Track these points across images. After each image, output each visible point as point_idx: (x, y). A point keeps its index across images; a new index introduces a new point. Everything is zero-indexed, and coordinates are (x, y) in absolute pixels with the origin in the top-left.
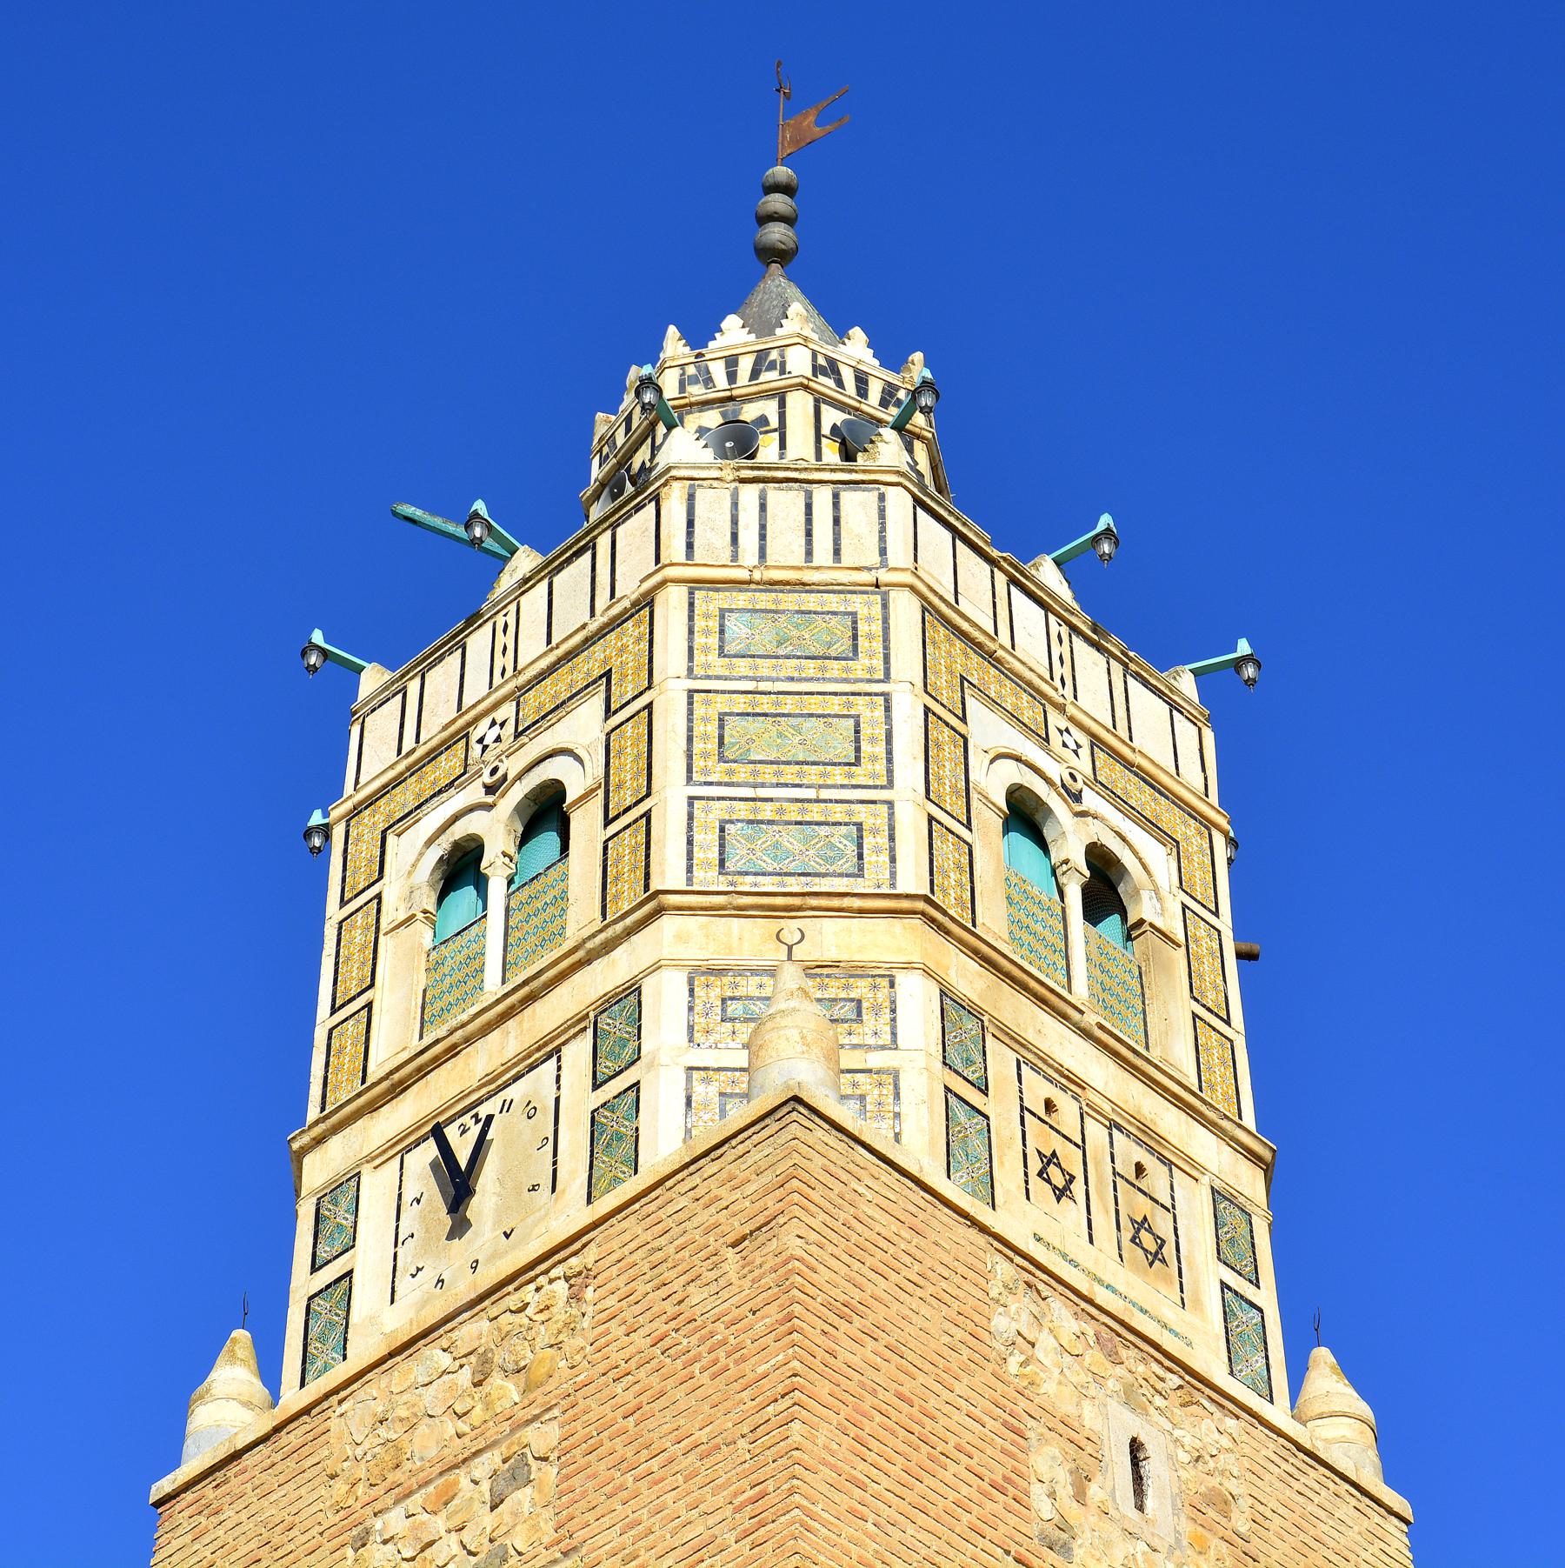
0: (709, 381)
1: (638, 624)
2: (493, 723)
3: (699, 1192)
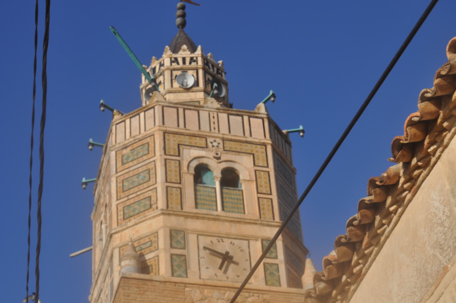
0: (209, 68)
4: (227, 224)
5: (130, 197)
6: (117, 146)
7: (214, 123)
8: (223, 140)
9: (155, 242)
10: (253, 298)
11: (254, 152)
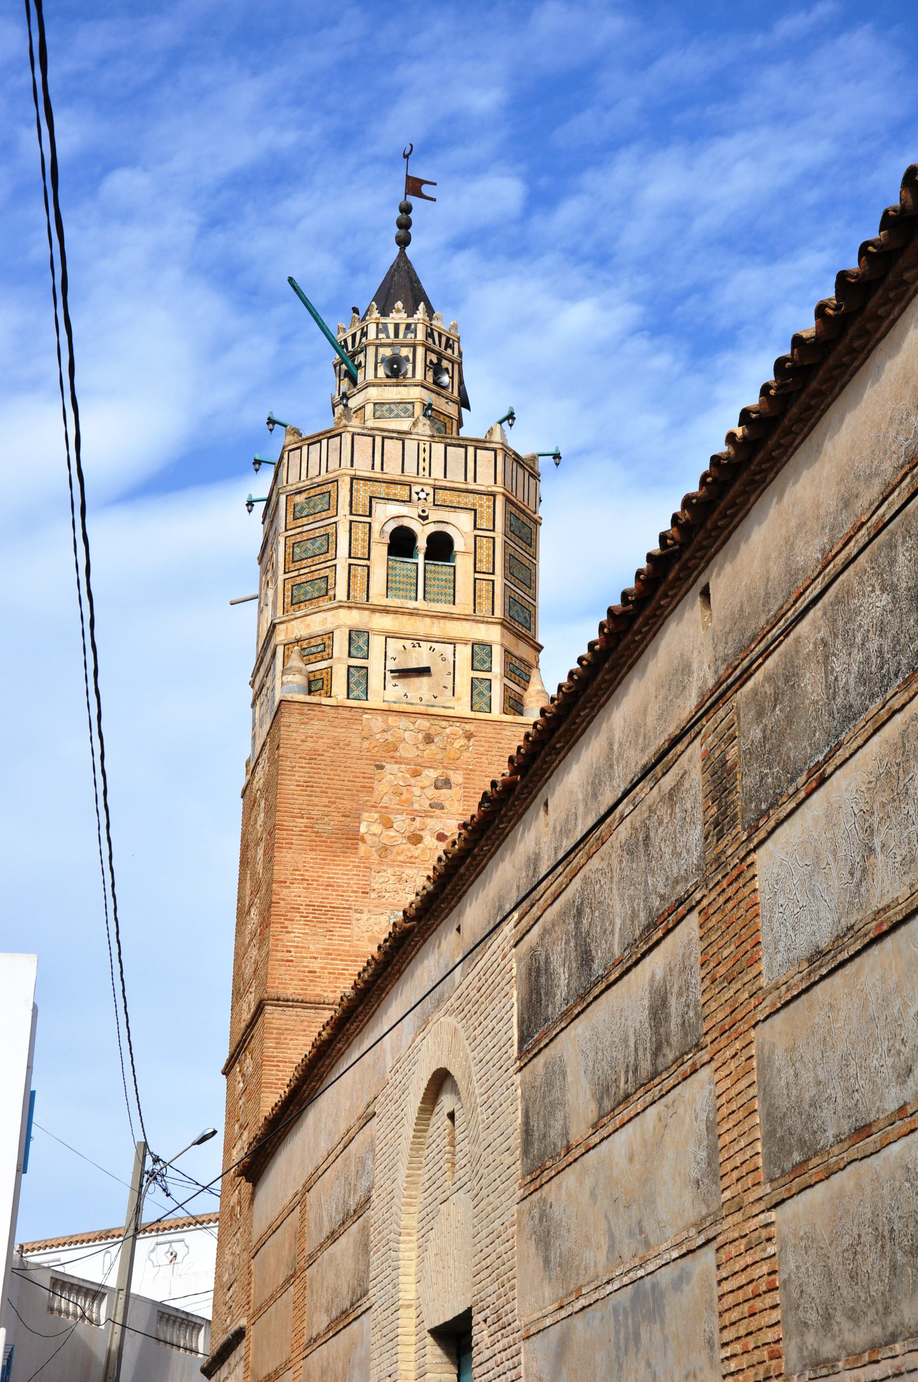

________________________________________

## BRIEF
Update the listing above by replacing "top-left" with "upper-left" and leaving every other part unchanged. Leave out the picture markers.

## PROBLEM SOLUTION
Track these points across images. After each image, output each visible point as point_idx: (x, y). A point keeps its index across images; a new index introduces a new point. Everything is zero-indexed, and coordinates are (x, y) in absolute pixels with the origin in the upper-left.
0: (709, 381)
1: (638, 624)
2: (493, 723)
3: (699, 1192)
0: (209, 68)
4: (227, 224)
5: (130, 197)
6: (117, 146)
7: (214, 123)
8: (223, 140)
9: (155, 242)
10: (253, 298)
11: (254, 152)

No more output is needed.